**Exercise aim**
Determine which lines of the records include the word "stick", and copy them.
== Records shown ==
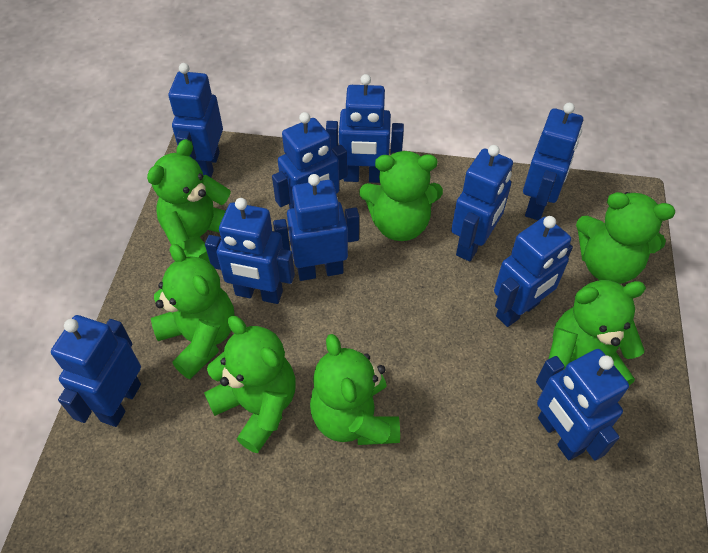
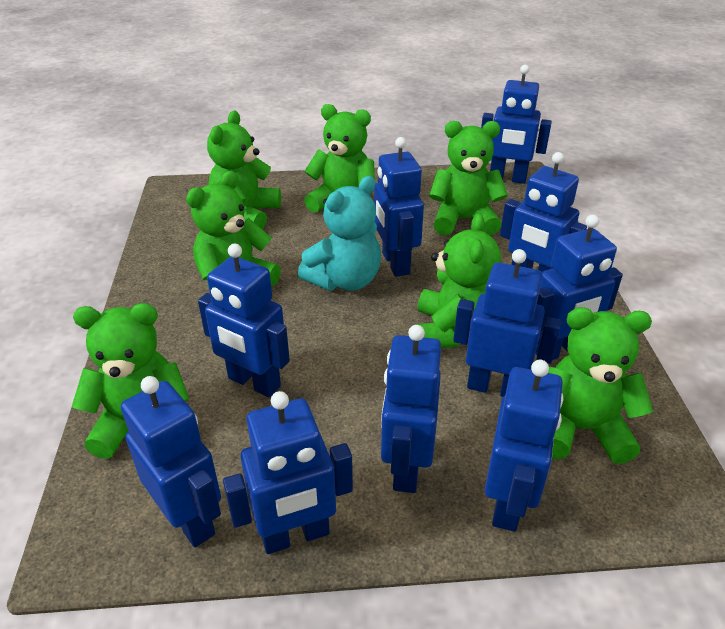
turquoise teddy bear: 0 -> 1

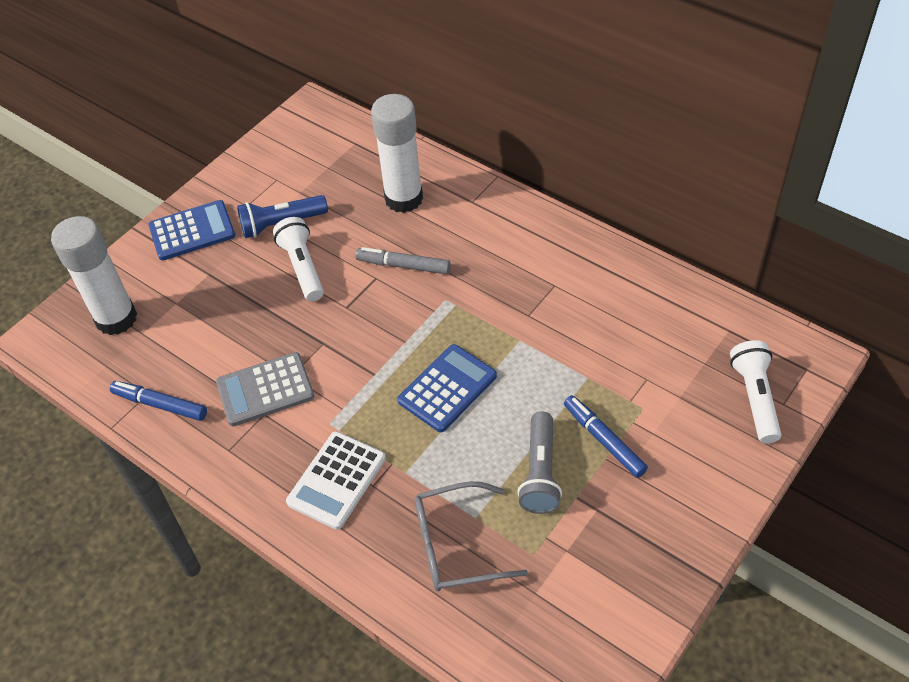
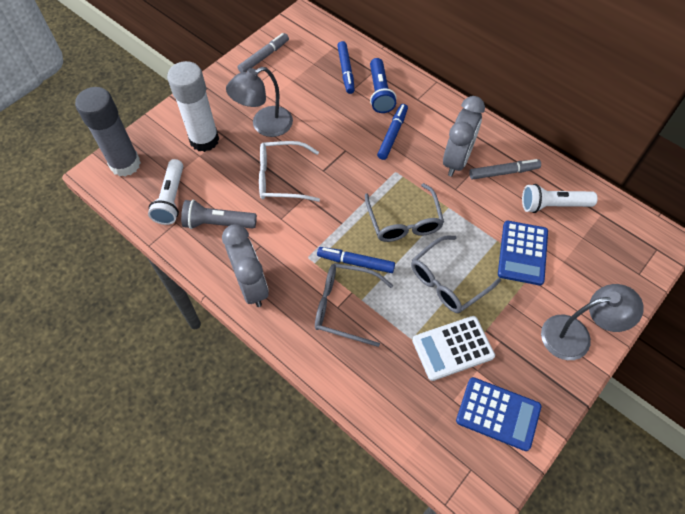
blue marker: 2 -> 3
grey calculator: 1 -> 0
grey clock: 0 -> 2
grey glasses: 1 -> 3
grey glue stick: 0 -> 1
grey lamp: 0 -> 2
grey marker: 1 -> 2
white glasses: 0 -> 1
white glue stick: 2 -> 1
===
**Solution for this task**
grey glue stick: 0 -> 1
white glue stick: 2 -> 1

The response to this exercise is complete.